Exercise materials =

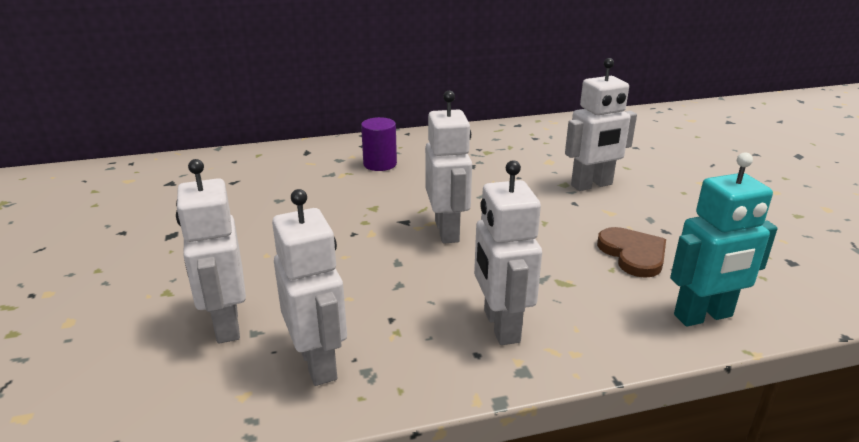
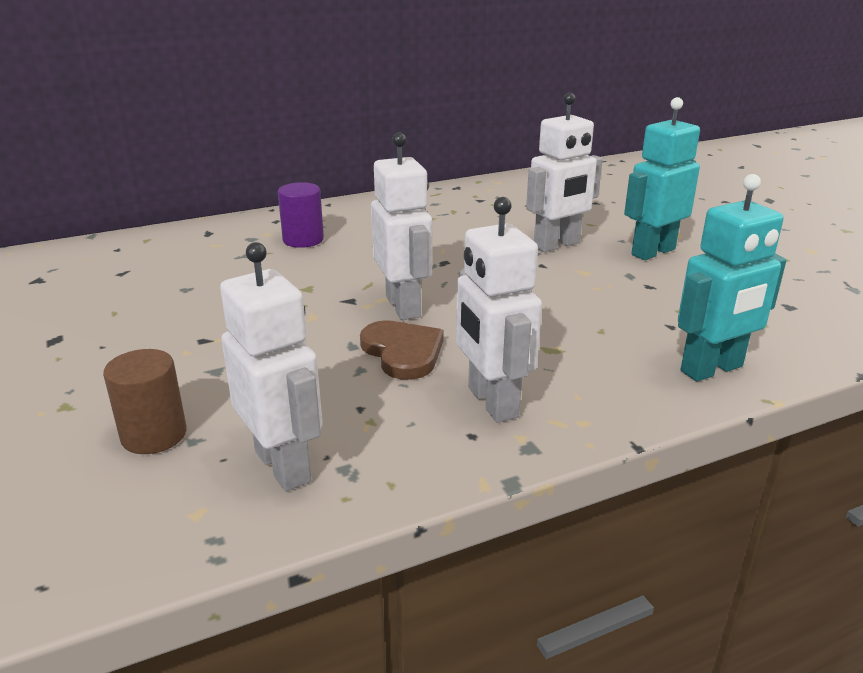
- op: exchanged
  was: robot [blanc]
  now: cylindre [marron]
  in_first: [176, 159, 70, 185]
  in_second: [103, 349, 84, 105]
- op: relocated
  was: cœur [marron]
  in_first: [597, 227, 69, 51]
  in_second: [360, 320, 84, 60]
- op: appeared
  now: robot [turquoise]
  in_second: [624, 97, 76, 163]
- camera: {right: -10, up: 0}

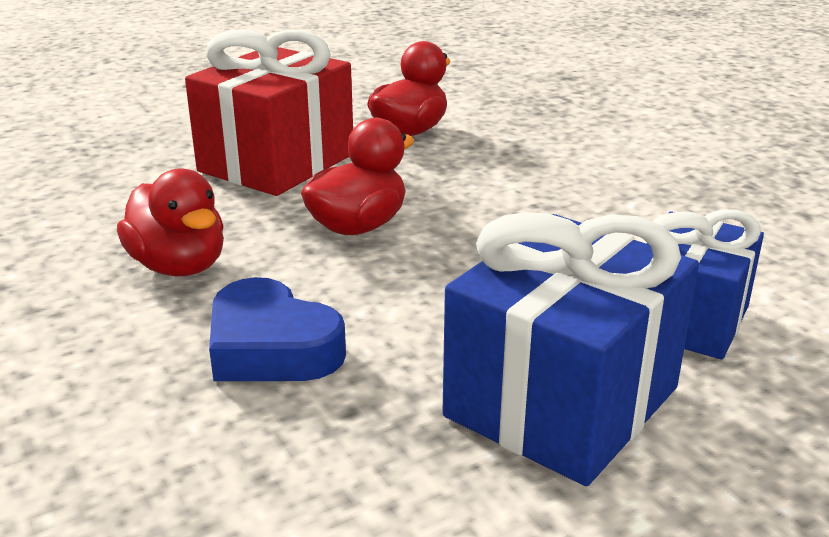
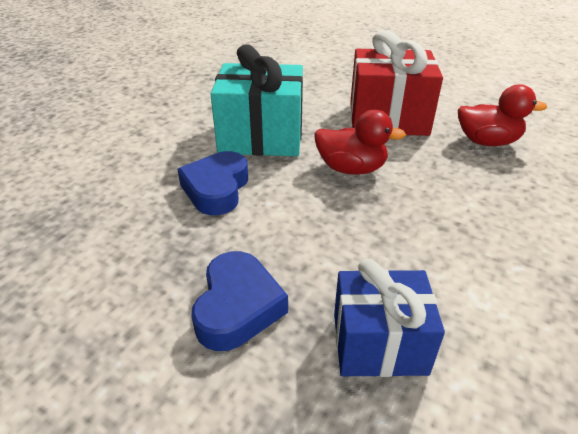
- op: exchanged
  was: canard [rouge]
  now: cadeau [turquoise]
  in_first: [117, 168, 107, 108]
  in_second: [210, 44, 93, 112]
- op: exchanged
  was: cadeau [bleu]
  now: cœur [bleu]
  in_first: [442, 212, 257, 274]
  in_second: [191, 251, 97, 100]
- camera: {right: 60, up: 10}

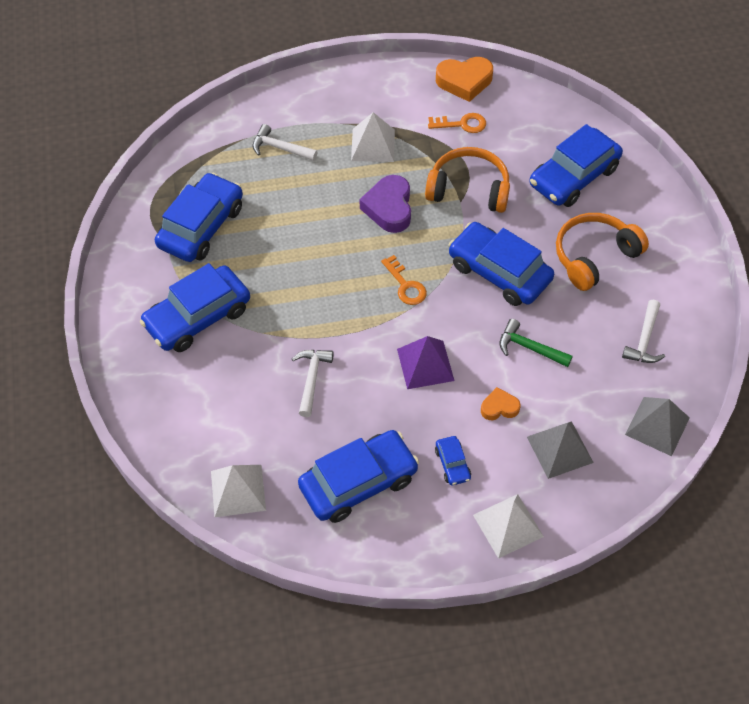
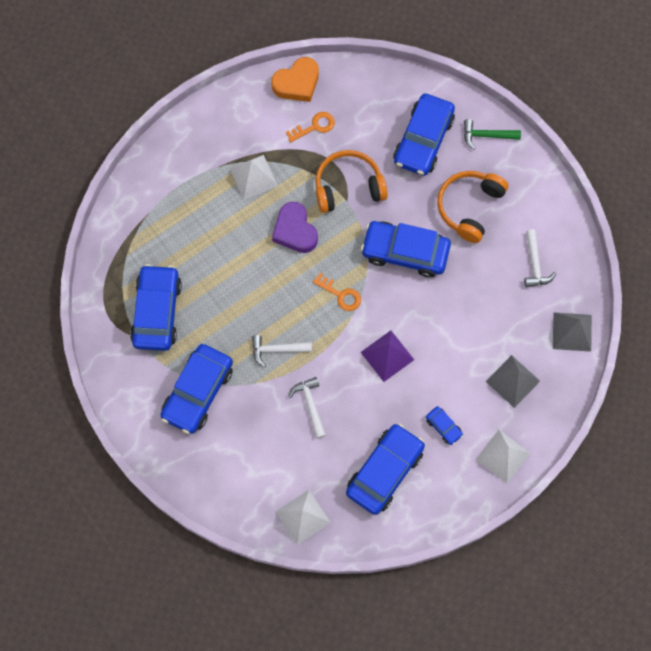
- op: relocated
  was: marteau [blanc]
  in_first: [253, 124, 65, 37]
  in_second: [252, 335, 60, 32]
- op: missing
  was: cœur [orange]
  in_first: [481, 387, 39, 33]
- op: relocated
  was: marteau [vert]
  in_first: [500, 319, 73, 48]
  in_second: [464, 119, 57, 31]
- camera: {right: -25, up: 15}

==

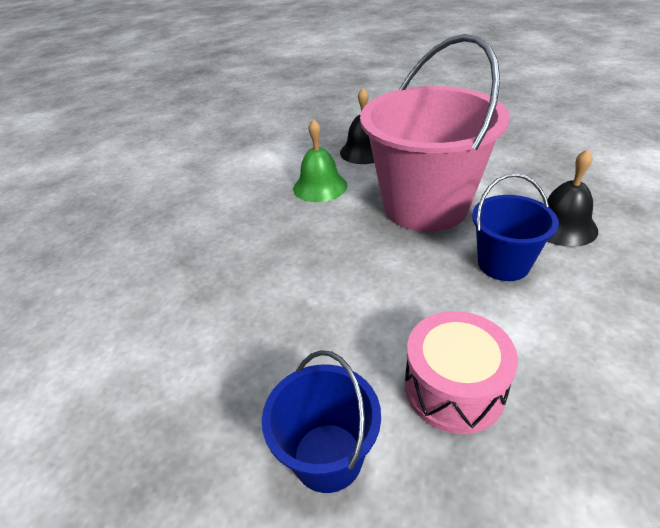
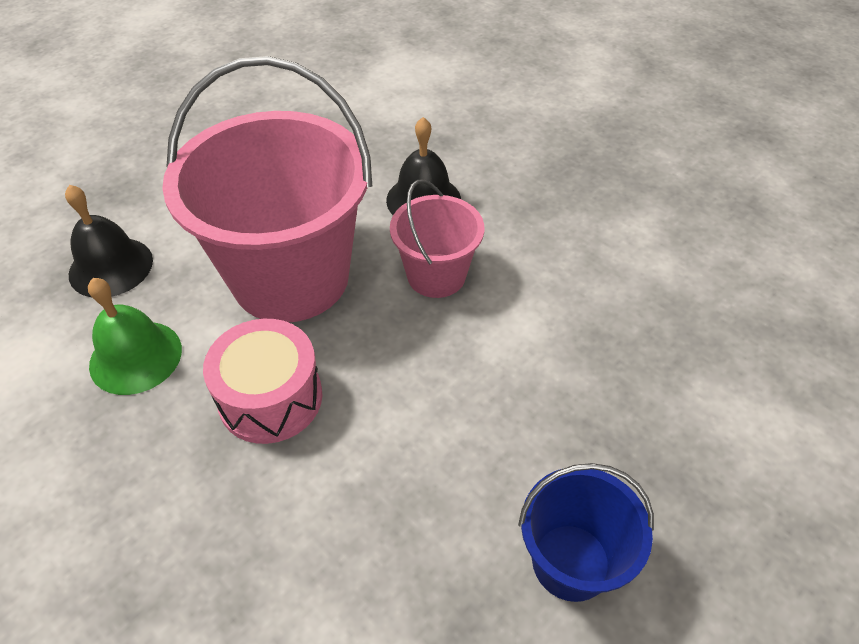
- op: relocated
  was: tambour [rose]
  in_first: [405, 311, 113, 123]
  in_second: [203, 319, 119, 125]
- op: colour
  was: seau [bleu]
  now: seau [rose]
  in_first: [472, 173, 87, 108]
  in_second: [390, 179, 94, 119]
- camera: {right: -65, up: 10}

--

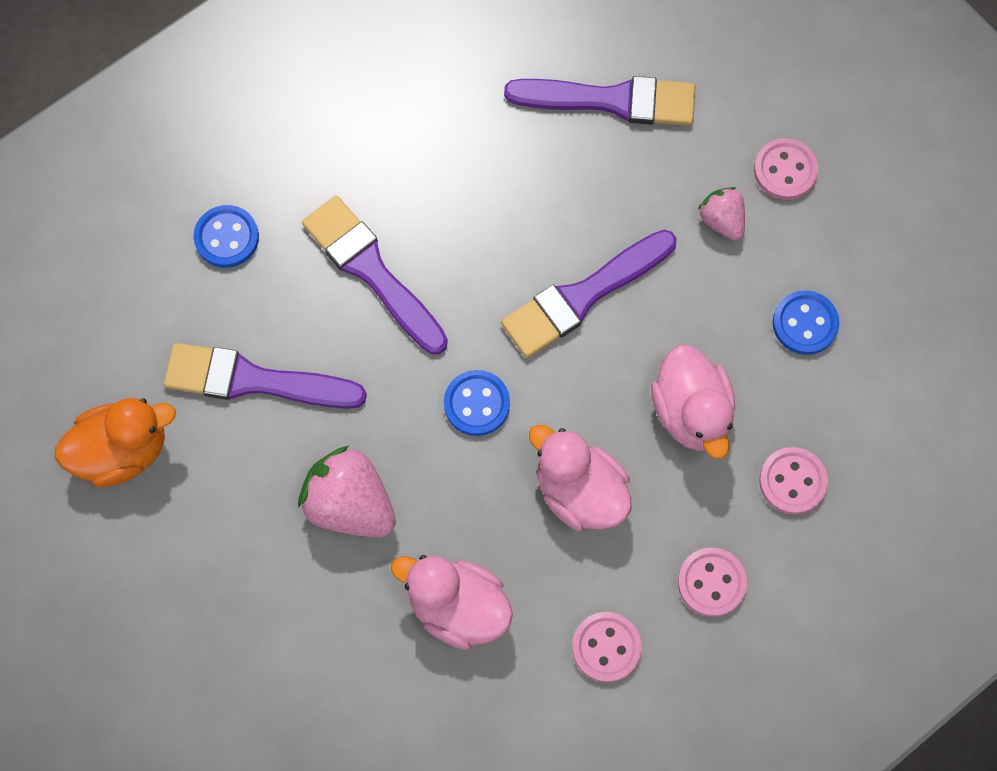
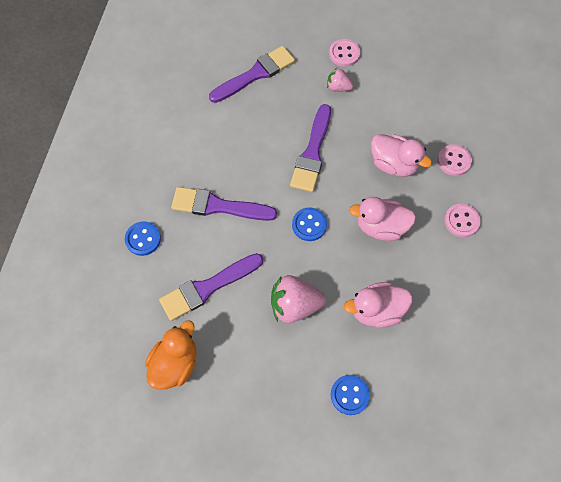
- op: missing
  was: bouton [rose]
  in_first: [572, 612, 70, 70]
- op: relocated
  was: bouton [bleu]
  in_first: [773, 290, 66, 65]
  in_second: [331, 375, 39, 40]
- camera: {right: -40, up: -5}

What this task involves = Find all lines in the records that hold the word "cadeau". Copy them.

Task output =
  now: cadeau [turquoise]
  was: cadeau [bleu]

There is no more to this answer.